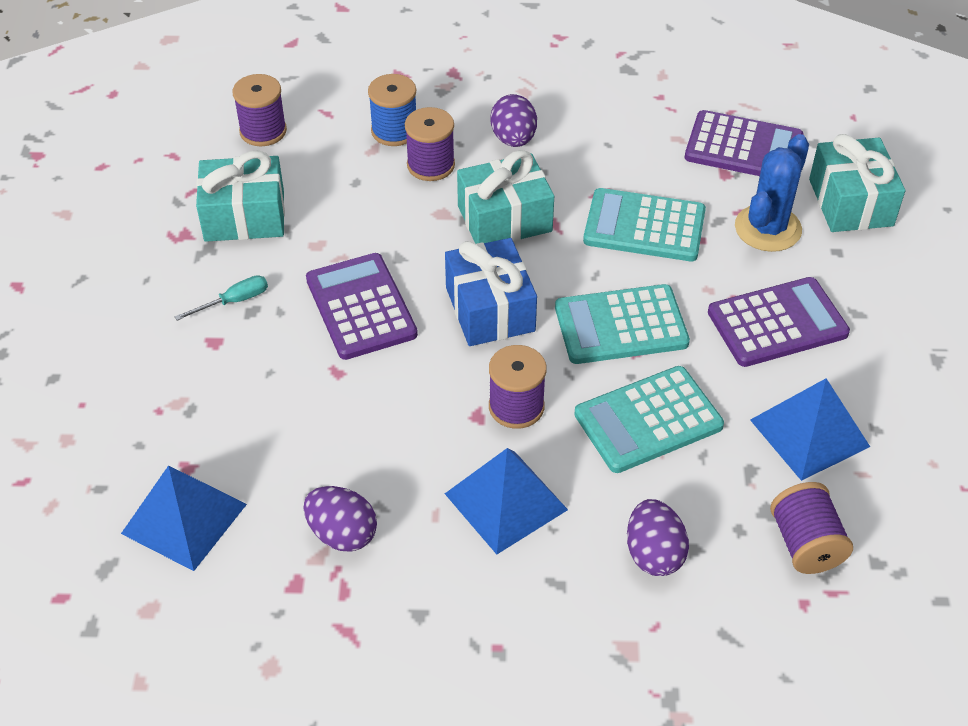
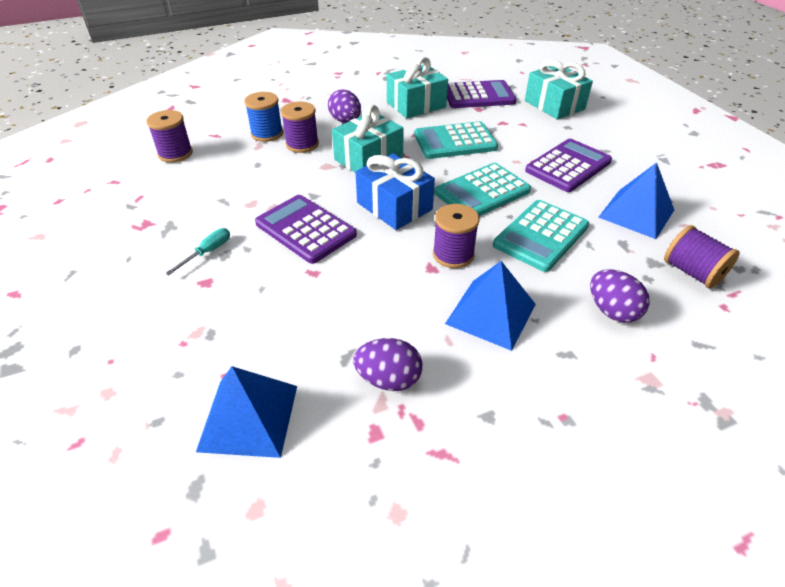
camera: 25 degrees left, 5 degrees down
(244, 216) = (187, 201): turquoise gift -> turquoise gift (416, 105)
(768, 228) = (523, 126): blue cactus -> none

Exercise directions:
Exactly as written above, print every line of the data but not its pictures.

Response:
camera: 25 degrees left, 5 degrees down
(244, 216) = (187, 201): turquoise gift -> turquoise gift (416, 105)
(768, 228) = (523, 126): blue cactus -> none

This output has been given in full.